⟨

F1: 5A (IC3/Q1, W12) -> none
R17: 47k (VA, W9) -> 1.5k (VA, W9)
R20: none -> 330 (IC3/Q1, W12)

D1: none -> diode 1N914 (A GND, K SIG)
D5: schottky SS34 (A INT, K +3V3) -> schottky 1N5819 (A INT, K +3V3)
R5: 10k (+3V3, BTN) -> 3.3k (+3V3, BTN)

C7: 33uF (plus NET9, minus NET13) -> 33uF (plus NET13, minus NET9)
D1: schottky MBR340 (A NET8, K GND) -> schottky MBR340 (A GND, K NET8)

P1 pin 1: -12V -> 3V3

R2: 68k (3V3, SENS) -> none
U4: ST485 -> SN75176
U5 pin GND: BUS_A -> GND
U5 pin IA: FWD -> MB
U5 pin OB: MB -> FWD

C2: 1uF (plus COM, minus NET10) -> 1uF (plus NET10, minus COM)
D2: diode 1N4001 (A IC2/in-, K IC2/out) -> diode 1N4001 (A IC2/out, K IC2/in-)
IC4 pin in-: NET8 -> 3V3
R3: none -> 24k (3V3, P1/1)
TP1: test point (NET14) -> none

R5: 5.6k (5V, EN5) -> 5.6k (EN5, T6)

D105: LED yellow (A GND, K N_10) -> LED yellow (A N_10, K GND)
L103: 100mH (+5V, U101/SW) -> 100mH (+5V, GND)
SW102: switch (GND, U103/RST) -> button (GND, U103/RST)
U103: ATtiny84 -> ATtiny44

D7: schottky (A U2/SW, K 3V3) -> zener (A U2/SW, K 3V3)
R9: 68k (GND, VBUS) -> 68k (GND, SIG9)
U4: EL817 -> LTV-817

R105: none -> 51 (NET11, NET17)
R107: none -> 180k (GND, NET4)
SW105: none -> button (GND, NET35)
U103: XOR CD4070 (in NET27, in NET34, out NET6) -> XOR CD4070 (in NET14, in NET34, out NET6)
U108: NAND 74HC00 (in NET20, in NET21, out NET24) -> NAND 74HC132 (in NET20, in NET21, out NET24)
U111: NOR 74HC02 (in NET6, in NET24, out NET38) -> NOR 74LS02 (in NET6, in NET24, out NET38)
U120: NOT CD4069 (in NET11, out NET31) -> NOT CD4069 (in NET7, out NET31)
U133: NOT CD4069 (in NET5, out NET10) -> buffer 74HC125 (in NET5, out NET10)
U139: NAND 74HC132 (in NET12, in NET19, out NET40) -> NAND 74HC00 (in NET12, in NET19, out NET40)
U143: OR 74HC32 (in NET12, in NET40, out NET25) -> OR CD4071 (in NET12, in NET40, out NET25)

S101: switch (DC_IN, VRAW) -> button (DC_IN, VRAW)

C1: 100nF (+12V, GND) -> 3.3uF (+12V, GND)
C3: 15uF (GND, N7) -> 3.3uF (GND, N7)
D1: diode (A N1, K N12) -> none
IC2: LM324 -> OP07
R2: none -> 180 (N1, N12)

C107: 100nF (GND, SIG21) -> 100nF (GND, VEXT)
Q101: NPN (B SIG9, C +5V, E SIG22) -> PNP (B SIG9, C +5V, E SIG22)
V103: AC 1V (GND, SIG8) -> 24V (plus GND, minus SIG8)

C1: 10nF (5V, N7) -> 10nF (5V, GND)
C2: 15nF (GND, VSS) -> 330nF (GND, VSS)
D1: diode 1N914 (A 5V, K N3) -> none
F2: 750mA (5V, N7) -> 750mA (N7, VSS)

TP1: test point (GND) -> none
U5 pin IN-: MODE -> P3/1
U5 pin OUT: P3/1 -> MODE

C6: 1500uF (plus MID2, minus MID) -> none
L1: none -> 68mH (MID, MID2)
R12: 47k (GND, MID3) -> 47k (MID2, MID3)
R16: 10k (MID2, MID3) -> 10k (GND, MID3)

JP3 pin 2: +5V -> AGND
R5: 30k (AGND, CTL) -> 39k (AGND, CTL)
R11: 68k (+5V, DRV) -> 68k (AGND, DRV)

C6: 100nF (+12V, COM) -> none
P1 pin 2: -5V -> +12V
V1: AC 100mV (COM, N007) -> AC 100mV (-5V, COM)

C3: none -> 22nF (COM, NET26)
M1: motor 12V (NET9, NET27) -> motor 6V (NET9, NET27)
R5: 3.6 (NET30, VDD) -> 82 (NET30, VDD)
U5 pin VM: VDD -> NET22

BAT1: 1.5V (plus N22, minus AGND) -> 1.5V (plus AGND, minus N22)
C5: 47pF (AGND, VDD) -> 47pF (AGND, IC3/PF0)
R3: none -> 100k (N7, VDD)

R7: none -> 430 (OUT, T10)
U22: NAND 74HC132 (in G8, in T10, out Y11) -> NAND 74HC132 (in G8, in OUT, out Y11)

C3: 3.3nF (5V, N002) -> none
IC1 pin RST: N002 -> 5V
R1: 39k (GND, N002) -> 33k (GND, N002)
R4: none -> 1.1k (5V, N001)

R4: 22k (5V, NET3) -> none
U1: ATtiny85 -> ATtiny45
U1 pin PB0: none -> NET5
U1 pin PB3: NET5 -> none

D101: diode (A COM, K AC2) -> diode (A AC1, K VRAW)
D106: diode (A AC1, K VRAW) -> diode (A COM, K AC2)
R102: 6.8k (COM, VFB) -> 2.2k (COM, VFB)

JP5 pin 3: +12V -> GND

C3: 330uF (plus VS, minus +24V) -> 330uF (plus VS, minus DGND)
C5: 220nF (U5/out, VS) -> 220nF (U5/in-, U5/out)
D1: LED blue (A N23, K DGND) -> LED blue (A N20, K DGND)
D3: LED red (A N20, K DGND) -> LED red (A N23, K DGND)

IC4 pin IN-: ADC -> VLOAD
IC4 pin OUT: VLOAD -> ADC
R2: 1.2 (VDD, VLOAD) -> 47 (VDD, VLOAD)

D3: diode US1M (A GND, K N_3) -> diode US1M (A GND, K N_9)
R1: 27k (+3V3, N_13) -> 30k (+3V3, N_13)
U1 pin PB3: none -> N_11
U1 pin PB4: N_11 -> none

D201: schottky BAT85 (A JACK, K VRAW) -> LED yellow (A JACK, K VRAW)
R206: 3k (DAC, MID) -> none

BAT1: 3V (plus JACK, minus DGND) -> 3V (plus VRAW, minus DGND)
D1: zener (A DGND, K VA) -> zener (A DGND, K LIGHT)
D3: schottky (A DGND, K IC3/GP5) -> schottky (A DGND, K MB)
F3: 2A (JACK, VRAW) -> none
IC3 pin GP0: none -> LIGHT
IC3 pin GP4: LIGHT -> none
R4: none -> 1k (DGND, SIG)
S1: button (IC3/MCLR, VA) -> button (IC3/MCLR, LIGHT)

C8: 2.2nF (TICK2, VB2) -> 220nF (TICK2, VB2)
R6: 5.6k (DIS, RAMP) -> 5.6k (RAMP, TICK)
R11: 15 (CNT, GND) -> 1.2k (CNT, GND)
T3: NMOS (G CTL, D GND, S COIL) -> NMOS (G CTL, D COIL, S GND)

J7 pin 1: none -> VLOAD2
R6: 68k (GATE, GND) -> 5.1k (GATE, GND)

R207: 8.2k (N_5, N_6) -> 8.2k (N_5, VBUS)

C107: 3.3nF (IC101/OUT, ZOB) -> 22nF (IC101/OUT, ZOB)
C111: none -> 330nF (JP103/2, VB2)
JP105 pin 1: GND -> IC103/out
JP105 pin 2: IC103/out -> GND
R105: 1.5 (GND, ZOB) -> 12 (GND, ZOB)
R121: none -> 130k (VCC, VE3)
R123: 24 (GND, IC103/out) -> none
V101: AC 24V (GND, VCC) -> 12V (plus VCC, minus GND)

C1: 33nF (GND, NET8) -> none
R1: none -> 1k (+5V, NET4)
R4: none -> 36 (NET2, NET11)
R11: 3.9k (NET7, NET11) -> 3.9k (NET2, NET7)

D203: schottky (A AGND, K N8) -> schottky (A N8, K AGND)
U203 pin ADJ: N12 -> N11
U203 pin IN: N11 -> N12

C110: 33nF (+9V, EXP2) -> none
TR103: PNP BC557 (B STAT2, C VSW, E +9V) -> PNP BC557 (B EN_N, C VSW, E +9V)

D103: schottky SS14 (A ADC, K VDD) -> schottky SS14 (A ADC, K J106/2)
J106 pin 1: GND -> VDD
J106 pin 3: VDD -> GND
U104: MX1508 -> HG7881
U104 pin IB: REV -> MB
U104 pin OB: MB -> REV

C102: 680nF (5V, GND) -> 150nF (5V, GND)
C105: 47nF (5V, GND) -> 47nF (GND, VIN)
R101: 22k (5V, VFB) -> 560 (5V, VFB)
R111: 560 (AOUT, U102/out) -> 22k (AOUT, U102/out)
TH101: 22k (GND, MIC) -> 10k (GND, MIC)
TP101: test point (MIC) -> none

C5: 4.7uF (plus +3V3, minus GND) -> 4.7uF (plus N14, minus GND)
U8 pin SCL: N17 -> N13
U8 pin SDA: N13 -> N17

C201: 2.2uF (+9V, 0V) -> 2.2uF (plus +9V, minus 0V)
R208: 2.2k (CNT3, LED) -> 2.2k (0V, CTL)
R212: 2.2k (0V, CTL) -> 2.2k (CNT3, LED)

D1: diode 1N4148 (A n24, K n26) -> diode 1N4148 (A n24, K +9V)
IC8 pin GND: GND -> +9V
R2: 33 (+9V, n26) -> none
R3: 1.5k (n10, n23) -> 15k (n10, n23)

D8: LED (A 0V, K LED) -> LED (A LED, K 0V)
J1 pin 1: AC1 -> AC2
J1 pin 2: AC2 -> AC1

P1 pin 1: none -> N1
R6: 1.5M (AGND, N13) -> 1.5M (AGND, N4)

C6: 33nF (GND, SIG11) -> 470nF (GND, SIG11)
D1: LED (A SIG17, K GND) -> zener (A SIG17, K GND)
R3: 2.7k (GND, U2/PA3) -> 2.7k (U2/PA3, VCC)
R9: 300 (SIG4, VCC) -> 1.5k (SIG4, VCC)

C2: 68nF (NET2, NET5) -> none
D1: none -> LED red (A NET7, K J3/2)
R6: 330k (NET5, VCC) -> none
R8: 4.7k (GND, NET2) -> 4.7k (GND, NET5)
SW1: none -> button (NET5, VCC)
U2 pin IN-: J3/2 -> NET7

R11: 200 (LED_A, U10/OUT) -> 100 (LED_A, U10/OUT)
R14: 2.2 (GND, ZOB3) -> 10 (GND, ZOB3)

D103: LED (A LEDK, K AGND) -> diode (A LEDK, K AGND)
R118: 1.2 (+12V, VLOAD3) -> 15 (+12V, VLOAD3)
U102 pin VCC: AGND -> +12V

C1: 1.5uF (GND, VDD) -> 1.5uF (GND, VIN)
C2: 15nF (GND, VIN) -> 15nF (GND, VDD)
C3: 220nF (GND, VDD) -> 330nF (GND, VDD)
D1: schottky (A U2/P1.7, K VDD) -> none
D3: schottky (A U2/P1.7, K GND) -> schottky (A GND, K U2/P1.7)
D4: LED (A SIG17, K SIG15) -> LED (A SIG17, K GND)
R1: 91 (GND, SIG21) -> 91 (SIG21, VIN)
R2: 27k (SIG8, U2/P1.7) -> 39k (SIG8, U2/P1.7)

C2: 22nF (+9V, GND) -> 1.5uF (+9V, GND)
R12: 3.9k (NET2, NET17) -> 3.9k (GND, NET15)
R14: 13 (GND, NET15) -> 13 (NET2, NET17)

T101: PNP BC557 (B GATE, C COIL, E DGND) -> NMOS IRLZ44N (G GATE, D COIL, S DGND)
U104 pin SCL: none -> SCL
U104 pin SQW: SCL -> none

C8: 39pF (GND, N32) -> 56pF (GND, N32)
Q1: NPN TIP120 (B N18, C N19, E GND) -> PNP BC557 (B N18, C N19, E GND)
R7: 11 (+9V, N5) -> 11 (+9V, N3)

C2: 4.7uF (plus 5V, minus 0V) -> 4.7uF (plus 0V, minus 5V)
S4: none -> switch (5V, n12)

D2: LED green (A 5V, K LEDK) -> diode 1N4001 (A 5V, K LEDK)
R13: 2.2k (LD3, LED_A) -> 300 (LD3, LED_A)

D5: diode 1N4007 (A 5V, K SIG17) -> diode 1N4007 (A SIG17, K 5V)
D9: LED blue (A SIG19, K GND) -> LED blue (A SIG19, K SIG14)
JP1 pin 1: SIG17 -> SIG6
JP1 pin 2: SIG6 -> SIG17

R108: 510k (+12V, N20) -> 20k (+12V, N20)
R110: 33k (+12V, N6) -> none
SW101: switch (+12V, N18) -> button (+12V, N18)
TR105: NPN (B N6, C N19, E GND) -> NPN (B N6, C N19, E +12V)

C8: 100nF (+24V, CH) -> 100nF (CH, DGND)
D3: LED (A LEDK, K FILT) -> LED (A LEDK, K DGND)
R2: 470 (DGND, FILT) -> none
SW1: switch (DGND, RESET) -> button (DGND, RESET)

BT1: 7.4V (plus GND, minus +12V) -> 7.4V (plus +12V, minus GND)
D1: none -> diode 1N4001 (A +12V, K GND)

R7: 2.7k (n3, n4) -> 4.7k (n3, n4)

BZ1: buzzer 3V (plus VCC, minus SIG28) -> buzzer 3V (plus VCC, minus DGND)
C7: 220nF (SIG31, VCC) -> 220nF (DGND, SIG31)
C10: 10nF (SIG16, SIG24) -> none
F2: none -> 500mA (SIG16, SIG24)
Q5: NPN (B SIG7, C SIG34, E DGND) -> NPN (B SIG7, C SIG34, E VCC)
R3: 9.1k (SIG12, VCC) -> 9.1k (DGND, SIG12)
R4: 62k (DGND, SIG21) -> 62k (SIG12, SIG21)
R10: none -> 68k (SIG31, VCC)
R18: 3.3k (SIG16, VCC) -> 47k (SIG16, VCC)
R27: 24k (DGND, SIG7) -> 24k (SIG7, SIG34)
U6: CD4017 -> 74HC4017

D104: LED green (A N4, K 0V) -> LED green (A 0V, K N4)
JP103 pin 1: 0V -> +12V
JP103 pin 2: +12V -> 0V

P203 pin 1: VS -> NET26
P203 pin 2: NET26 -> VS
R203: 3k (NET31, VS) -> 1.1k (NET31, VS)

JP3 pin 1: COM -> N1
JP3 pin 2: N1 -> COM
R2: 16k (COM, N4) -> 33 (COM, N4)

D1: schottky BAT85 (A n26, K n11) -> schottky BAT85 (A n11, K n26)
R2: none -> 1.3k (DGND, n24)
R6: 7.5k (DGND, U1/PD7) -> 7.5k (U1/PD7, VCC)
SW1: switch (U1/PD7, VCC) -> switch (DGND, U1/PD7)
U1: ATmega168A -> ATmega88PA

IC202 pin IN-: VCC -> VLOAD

⟩

Given the data above, transcribe exactly the lines from the one containing "T101: PNP BC557" down to the one containing "R10: none -> 68k (SIG31, VCC)", and no others.

Worked solution ::
T101: PNP BC557 (B GATE, C COIL, E DGND) -> NMOS IRLZ44N (G GATE, D COIL, S DGND)
U104 pin SCL: none -> SCL
U104 pin SQW: SCL -> none

C8: 39pF (GND, N32) -> 56pF (GND, N32)
Q1: NPN TIP120 (B N18, C N19, E GND) -> PNP BC557 (B N18, C N19, E GND)
R7: 11 (+9V, N5) -> 11 (+9V, N3)

C2: 4.7uF (plus 5V, minus 0V) -> 4.7uF (plus 0V, minus 5V)
S4: none -> switch (5V, n12)

D2: LED green (A 5V, K LEDK) -> diode 1N4001 (A 5V, K LEDK)
R13: 2.2k (LD3, LED_A) -> 300 (LD3, LED_A)

D5: diode 1N4007 (A 5V, K SIG17) -> diode 1N4007 (A SIG17, K 5V)
D9: LED blue (A SIG19, K GND) -> LED blue (A SIG19, K SIG14)
JP1 pin 1: SIG17 -> SIG6
JP1 pin 2: SIG6 -> SIG17

R108: 510k (+12V, N20) -> 20k (+12V, N20)
R110: 33k (+12V, N6) -> none
SW101: switch (+12V, N18) -> button (+12V, N18)
TR105: NPN (B N6, C N19, E GND) -> NPN (B N6, C N19, E +12V)

C8: 100nF (+24V, CH) -> 100nF (CH, DGND)
D3: LED (A LEDK, K FILT) -> LED (A LEDK, K DGND)
R2: 470 (DGND, FILT) -> none
SW1: switch (DGND, RESET) -> button (DGND, RESET)

BT1: 7.4V (plus GND, minus +12V) -> 7.4V (plus +12V, minus GND)
D1: none -> diode 1N4001 (A +12V, K GND)

R7: 2.7k (n3, n4) -> 4.7k (n3, n4)

BZ1: buzzer 3V (plus VCC, minus SIG28) -> buzzer 3V (plus VCC, minus DGND)
C7: 220nF (SIG31, VCC) -> 220nF (DGND, SIG31)
C10: 10nF (SIG16, SIG24) -> none
F2: none -> 500mA (SIG16, SIG24)
Q5: NPN (B SIG7, C SIG34, E DGND) -> NPN (B SIG7, C SIG34, E VCC)
R3: 9.1k (SIG12, VCC) -> 9.1k (DGND, SIG12)
R4: 62k (DGND, SIG21) -> 62k (SIG12, SIG21)
R10: none -> 68k (SIG31, VCC)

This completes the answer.